[Start]

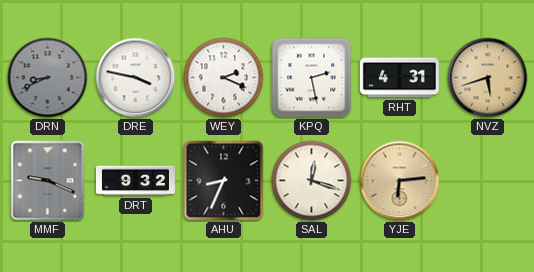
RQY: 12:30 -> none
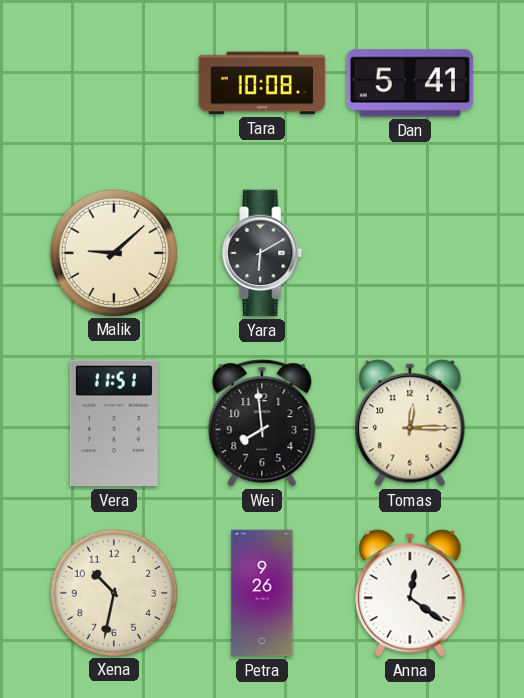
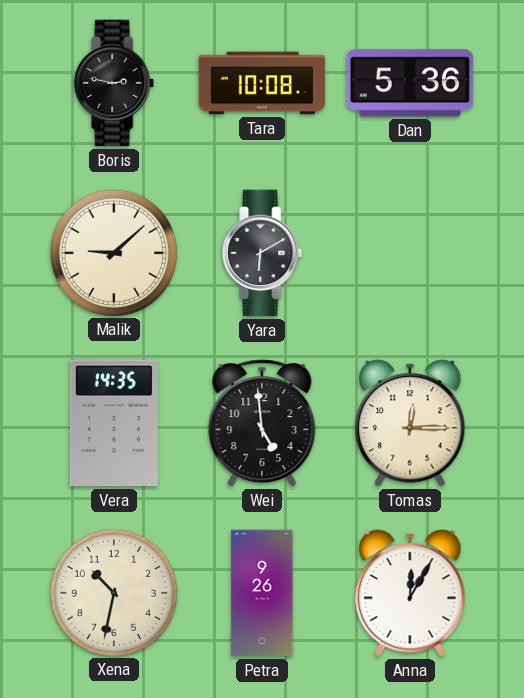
Boris: none -> 2:47
Dan: 5:41 -> 5:36
Vera: 11:51 -> 14:35
Wei: 7:59 -> 4:59
Anna: 12:21 -> 12:05
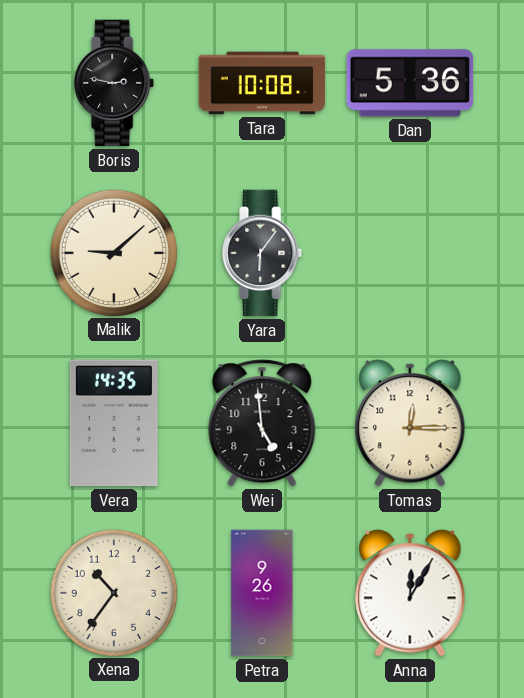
Yara: 6:10 -> 6:06
Xena: 10:32 -> 10:36
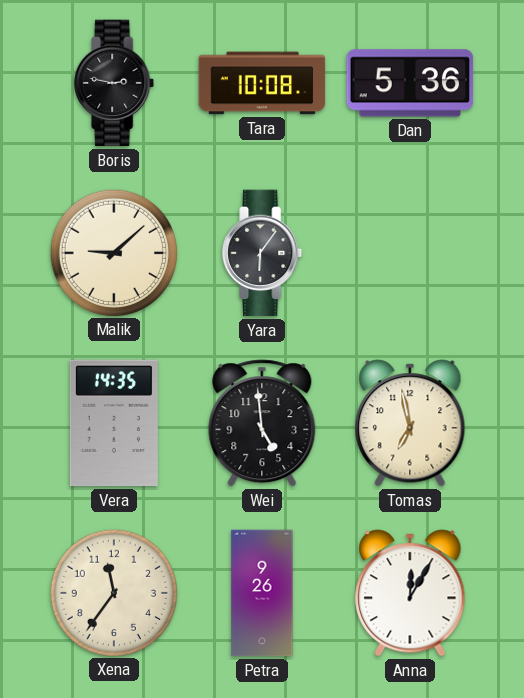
Tomas: 12:15 -> 6:58
Xena: 10:36 -> 11:36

[End]

## Requirement
List the records from the line containing "Yara: 6:10 -> 6:06" through the end of the records as a numbered list. Omit blank lines and the pictures.

## Solution below
1. Yara: 6:10 -> 6:06
2. Xena: 10:32 -> 10:36
3. Tomas: 12:15 -> 6:58
4. Xena: 10:36 -> 11:36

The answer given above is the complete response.